◆ TASK GOAL ◆
In the entries below, find every line holding the string "blue" and collect it.

◆ RECORDED INFORMATION ◆
━━━

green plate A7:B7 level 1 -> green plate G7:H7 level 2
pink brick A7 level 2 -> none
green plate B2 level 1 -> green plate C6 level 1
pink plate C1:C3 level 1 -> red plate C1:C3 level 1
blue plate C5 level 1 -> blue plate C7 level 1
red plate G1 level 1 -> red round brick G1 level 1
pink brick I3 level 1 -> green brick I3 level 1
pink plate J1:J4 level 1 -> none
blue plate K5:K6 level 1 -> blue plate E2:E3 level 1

━━━

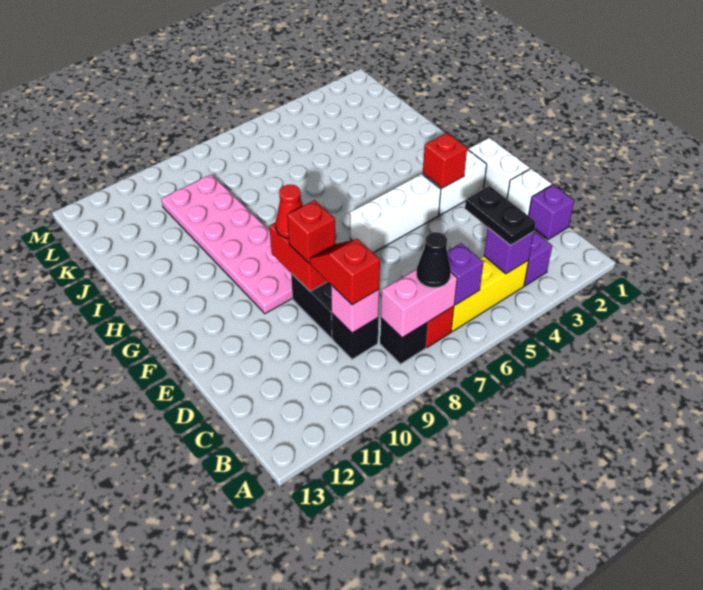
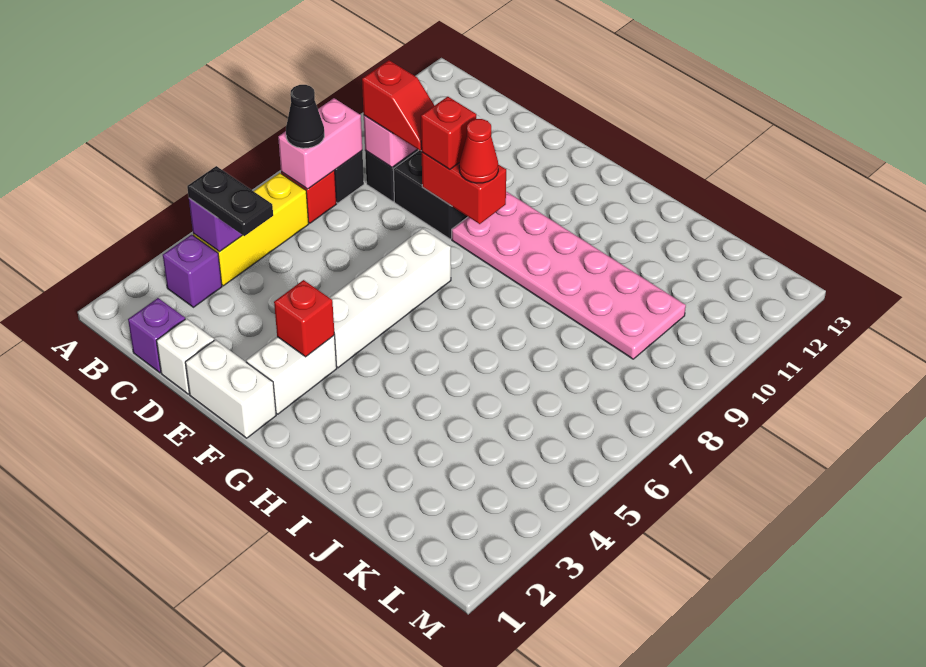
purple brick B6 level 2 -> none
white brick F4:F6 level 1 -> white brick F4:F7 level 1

━━━

◆ EXERCISE RESPONSE ◆
blue plate C5 level 1 -> blue plate C7 level 1
blue plate K5:K6 level 1 -> blue plate E2:E3 level 1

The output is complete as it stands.